**Description of the task:** Which lines of the entries below run from the one holding "(418, 205) = (670, 422): none -> brown ruler" to the one holding "(773, 438) = (387, 278): brown", inclusive? Set down exactly those lines and no others.

--- Working data Enclosed Below ---

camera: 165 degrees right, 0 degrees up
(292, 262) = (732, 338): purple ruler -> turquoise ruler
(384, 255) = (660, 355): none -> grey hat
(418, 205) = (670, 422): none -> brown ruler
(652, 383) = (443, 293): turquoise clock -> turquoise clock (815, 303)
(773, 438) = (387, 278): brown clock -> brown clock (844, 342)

--- End of Enclosed Working data ---
--- Working data Enclosed Below ---

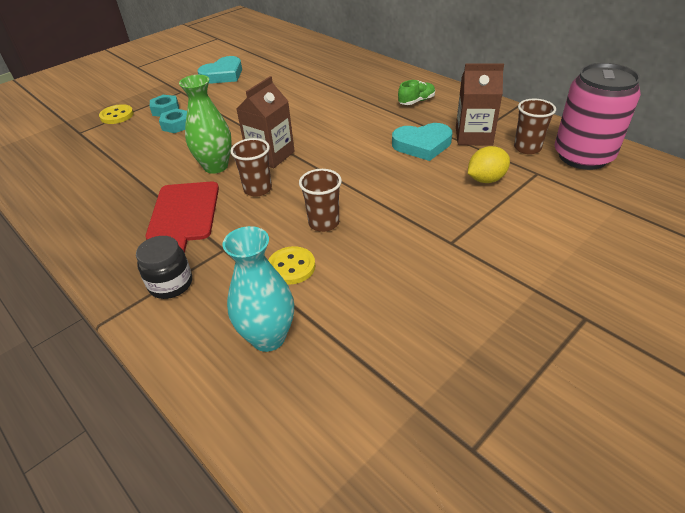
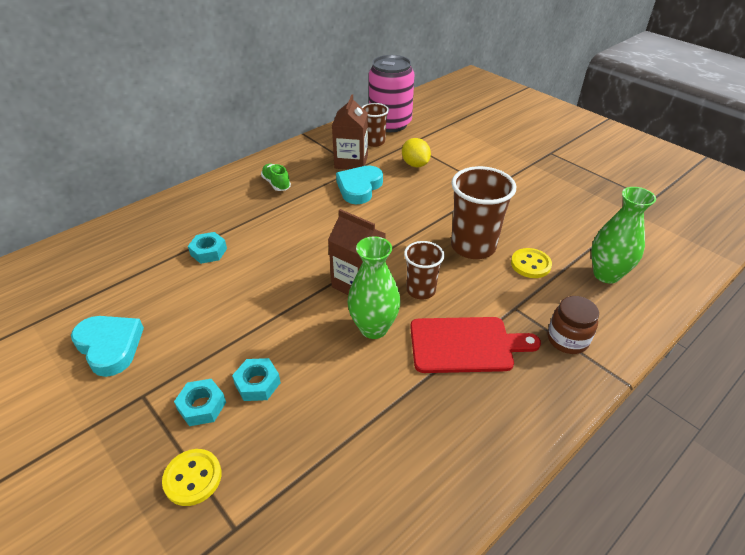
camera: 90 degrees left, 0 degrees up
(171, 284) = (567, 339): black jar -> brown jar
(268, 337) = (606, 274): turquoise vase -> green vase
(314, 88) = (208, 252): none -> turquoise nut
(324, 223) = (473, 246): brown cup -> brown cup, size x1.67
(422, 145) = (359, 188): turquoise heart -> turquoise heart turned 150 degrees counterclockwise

--- End of Enclosed Working data ---

**Task result:**
(418, 205) = (670, 422): none -> brown ruler
(652, 383) = (443, 293): turquoise clock -> turquoise clock (815, 303)
(773, 438) = (387, 278): brown clock -> brown clock (844, 342)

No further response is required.